Activity: The records that follow need to be printed exactly. Leave out each image.

Coordinate-based change listings:
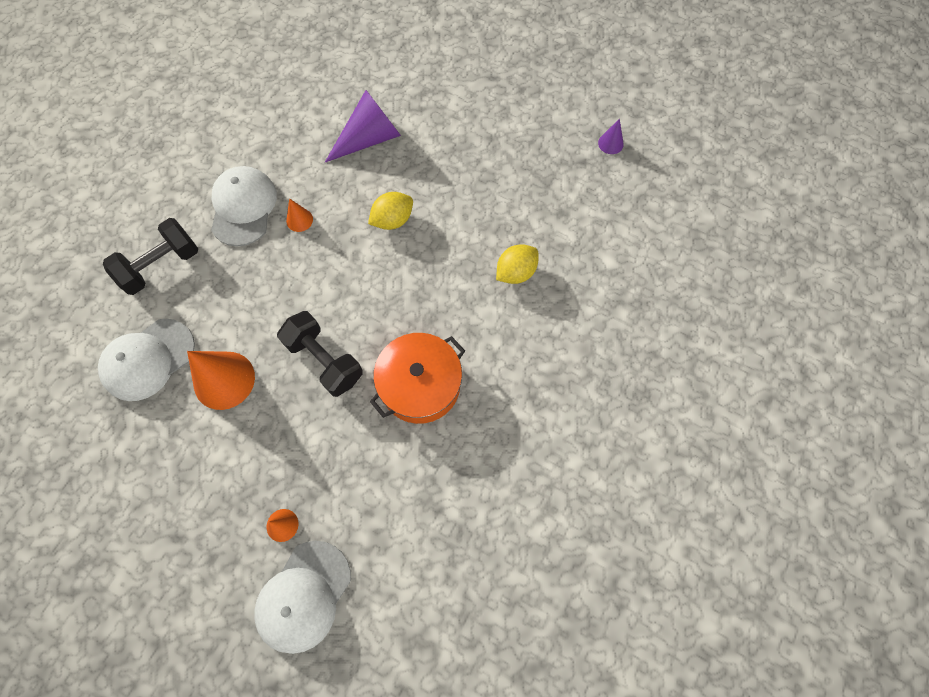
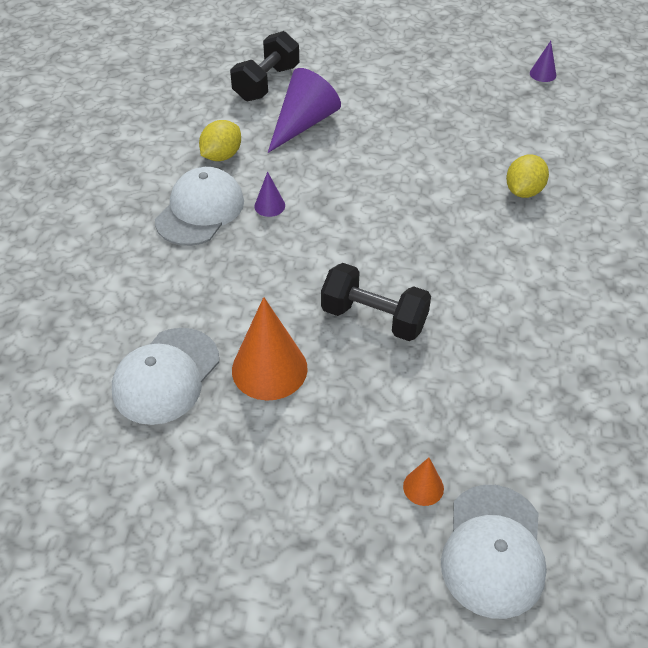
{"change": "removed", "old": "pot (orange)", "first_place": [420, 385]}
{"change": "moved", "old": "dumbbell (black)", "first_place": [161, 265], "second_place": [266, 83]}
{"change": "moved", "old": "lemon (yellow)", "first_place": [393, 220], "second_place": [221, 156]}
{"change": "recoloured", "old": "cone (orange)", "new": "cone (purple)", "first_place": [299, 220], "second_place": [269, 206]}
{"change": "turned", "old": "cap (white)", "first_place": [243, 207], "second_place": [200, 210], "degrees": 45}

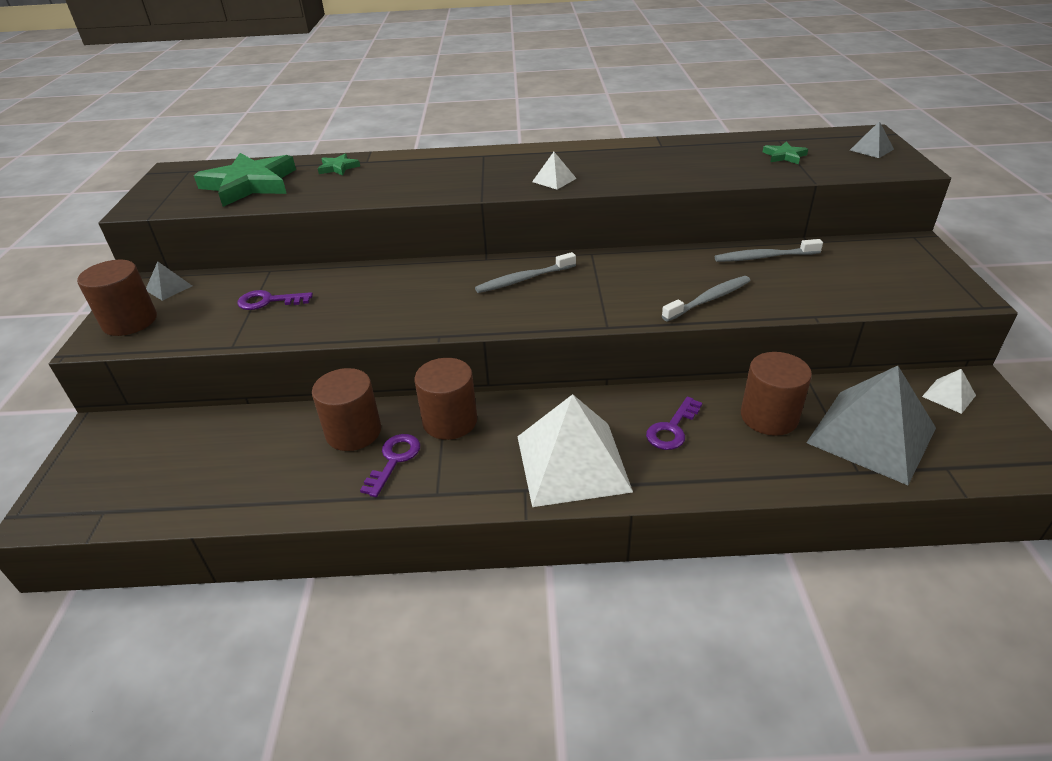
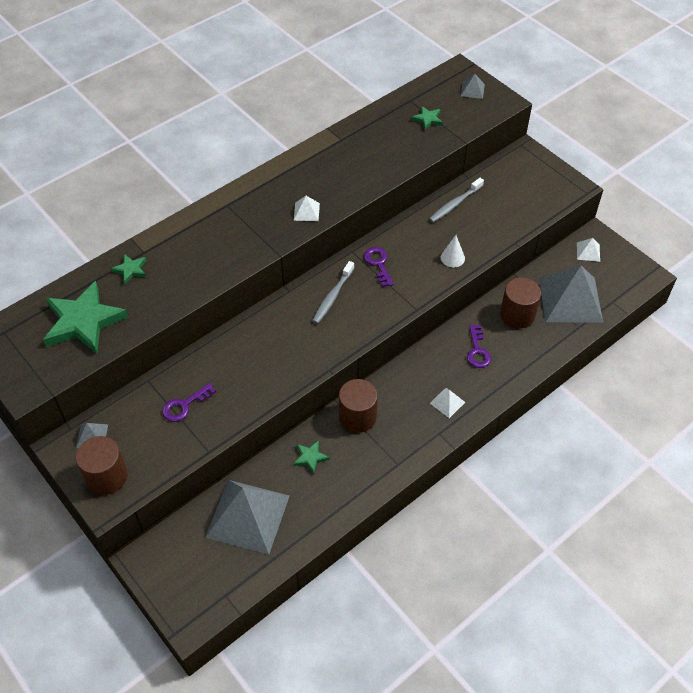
{"change": "added", "new": "pyramid (grey)", "second_place": [247, 516]}
{"change": "moved", "old": "key (purple)", "first_place": [394, 460], "second_place": [378, 264]}
{"change": "replaced", "old": "cylinder (brown)", "new": "star (green)", "first_place": [353, 432], "second_place": [310, 457]}
{"change": "replaced", "old": "toothbrush (grey)", "new": "cone (white)", "first_place": [709, 299], "second_place": [452, 258]}
{"change": "resized", "old": "pyramid (white)", "first_place": [572, 462], "second_place": [447, 402], "factor": 0.42}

Exercise output:
{"change": "removed", "old": "pot (orange)", "first_place": [420, 385]}
{"change": "moved", "old": "dumbbell (black)", "first_place": [161, 265], "second_place": [266, 83]}
{"change": "moved", "old": "lemon (yellow)", "first_place": [393, 220], "second_place": [221, 156]}
{"change": "recoloured", "old": "cone (orange)", "new": "cone (purple)", "first_place": [299, 220], "second_place": [269, 206]}
{"change": "turned", "old": "cap (white)", "first_place": [243, 207], "second_place": [200, 210], "degrees": 45}

{"change": "added", "new": "pyramid (grey)", "second_place": [247, 516]}
{"change": "moved", "old": "key (purple)", "first_place": [394, 460], "second_place": [378, 264]}
{"change": "replaced", "old": "cylinder (brown)", "new": "star (green)", "first_place": [353, 432], "second_place": [310, 457]}
{"change": "replaced", "old": "toothbrush (grey)", "new": "cone (white)", "first_place": [709, 299], "second_place": [452, 258]}
{"change": "resized", "old": "pyramid (white)", "first_place": [572, 462], "second_place": [447, 402], "factor": 0.42}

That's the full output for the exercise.